(Edit difference data)

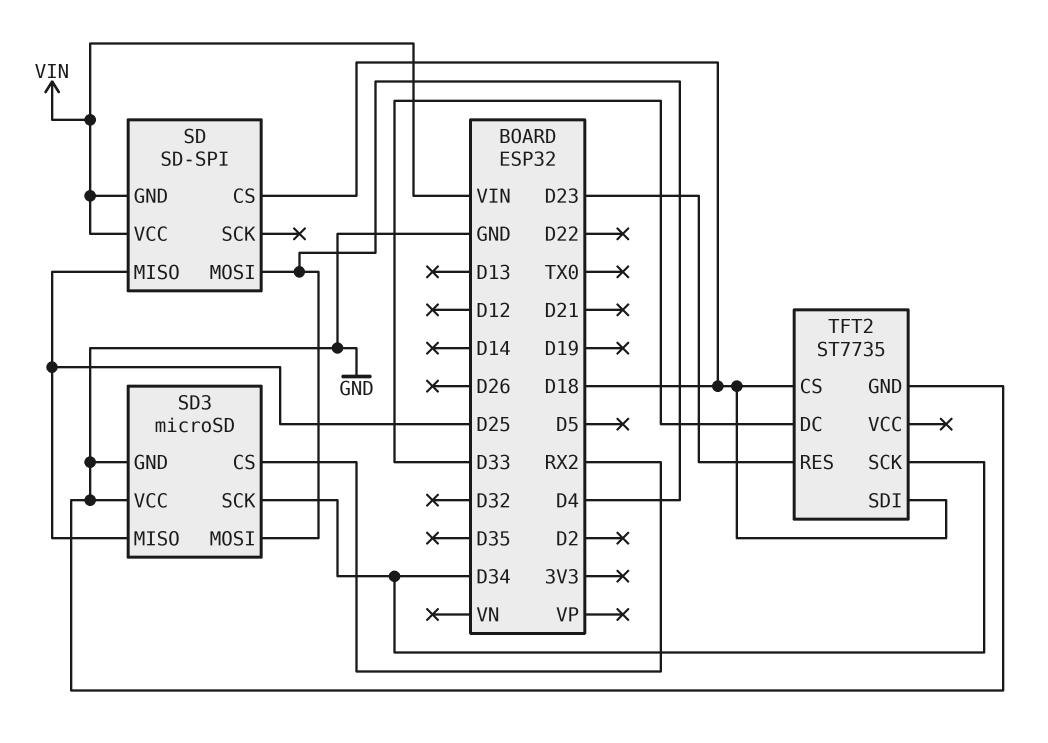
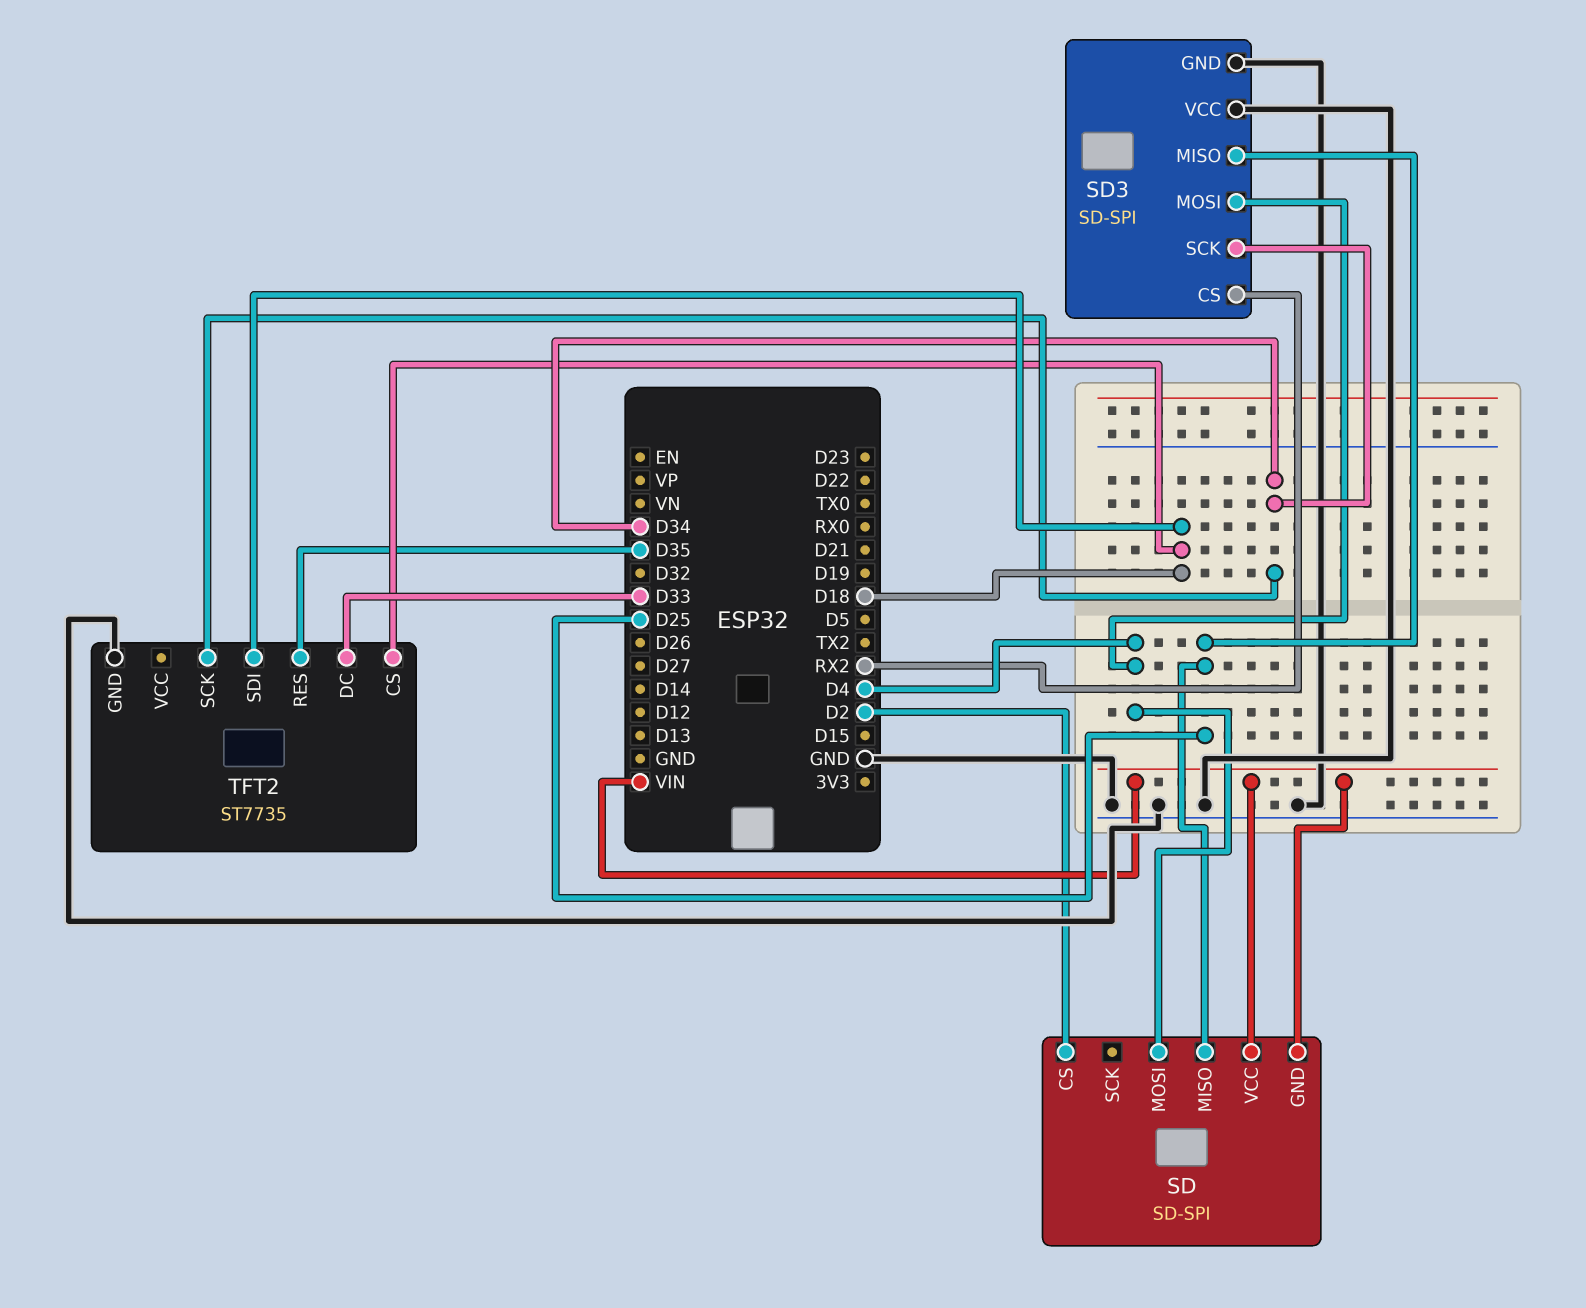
SD pin CS: D18 -> D2
SD3: microSD -> SD-SPI
TFT2 pin RES: D23 -> D35

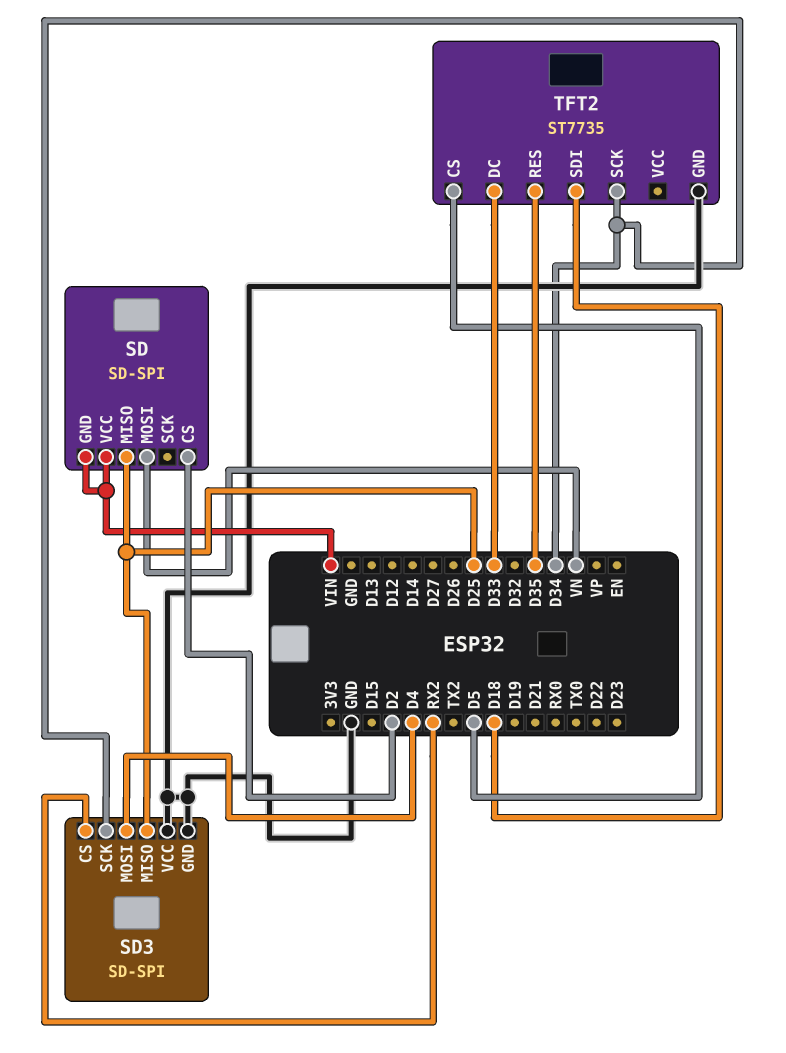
SD pin MOSI: D4 -> VN
TFT2 pin CS: D18 -> D5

§ Brief
Transcribe every record above exactly as written, leaving out any pictures.

§ Written response
SD pin CS: D18 -> D2
SD3: microSD -> SD-SPI
TFT2 pin RES: D23 -> D35

SD pin MOSI: D4 -> VN
TFT2 pin CS: D18 -> D5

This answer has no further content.